══ EXTRACTED RECORDS ══
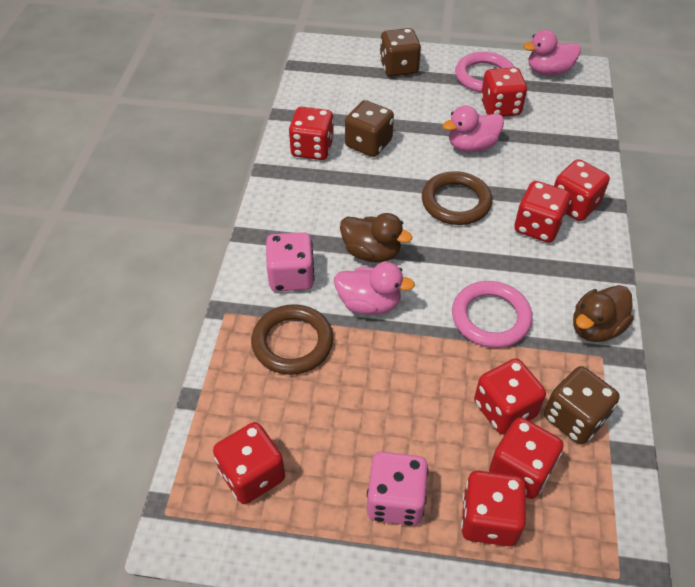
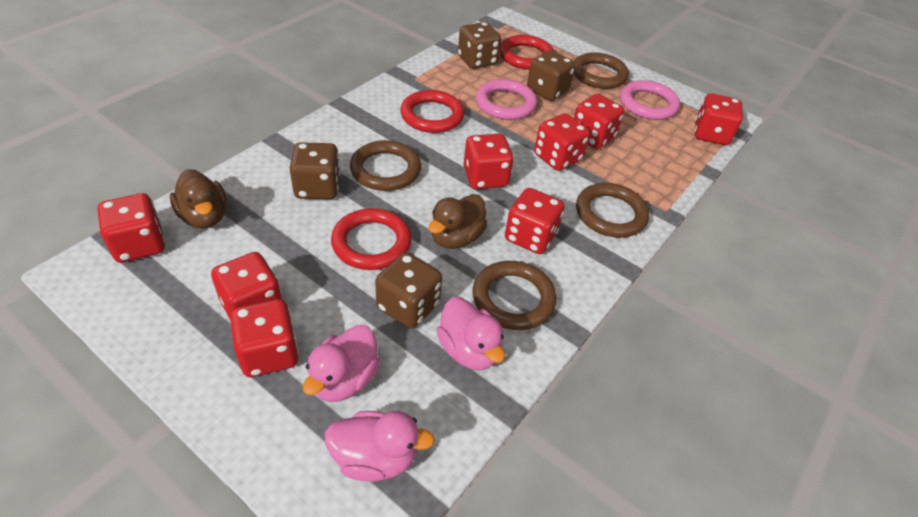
brown dice: 3 -> 4
brown ring: 2 -> 4
pink dice: 2 -> 0
red ring: 0 -> 3

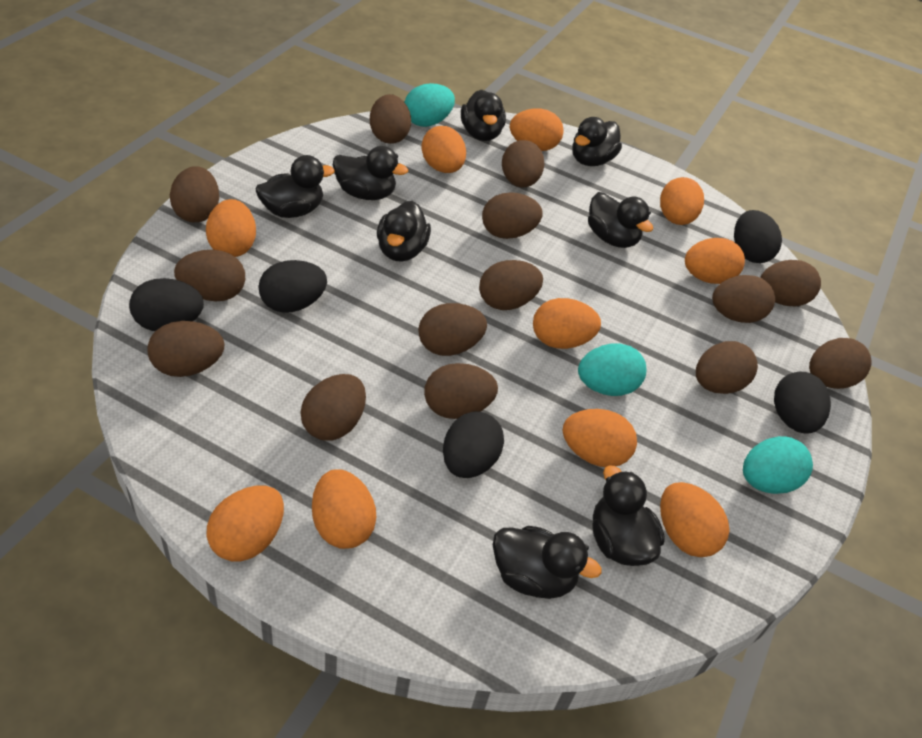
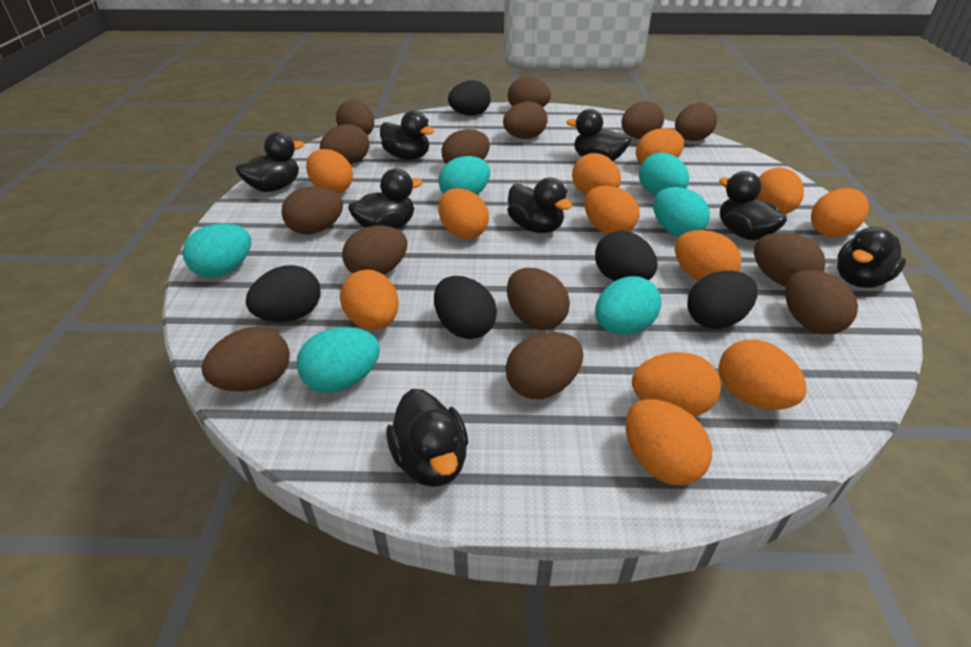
orange egg: 10 -> 12
turquoise egg: 3 -> 6

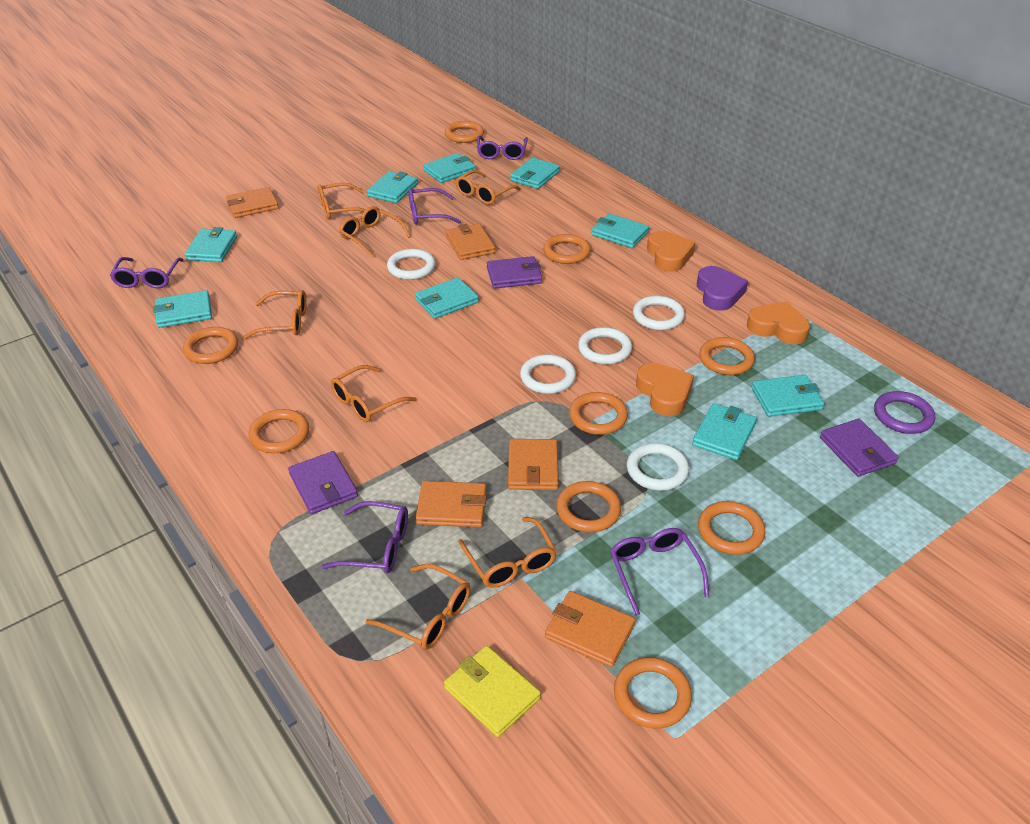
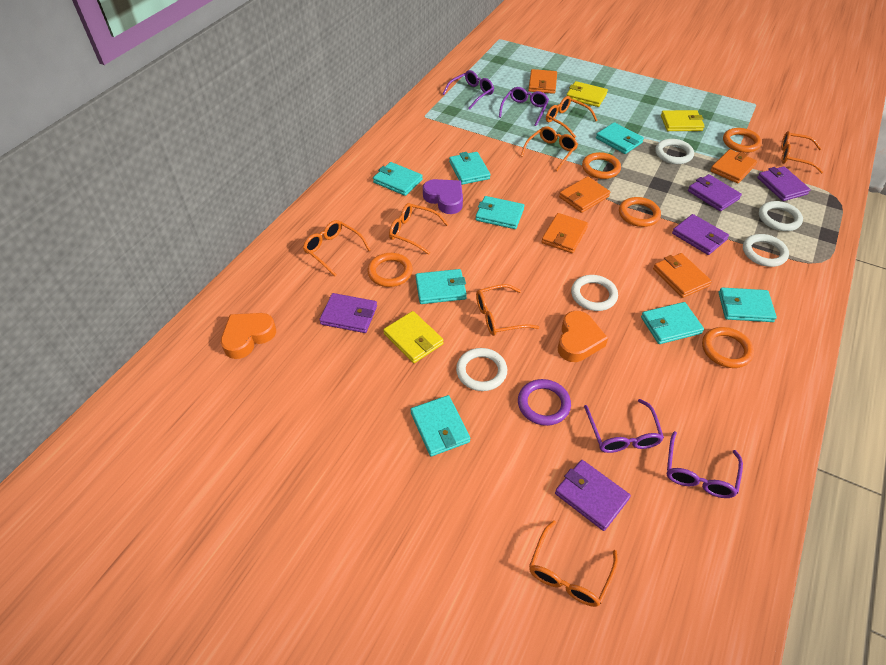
orange heart: 3 -> 2
orange ring: 9 -> 5
purple glasses: 5 -> 4
purple wallet: 3 -> 5
turquoise wallet: 9 -> 8
yellow wallet: 1 -> 3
═══
WORK REQUIRED ▸
Write the records out again verbatim and omit the pictures they contain.

EXERCISE RESPONSE ▸
brown dice: 3 -> 4
brown ring: 2 -> 4
pink dice: 2 -> 0
red ring: 0 -> 3

orange egg: 10 -> 12
turquoise egg: 3 -> 6

orange heart: 3 -> 2
orange ring: 9 -> 5
purple glasses: 5 -> 4
purple wallet: 3 -> 5
turquoise wallet: 9 -> 8
yellow wallet: 1 -> 3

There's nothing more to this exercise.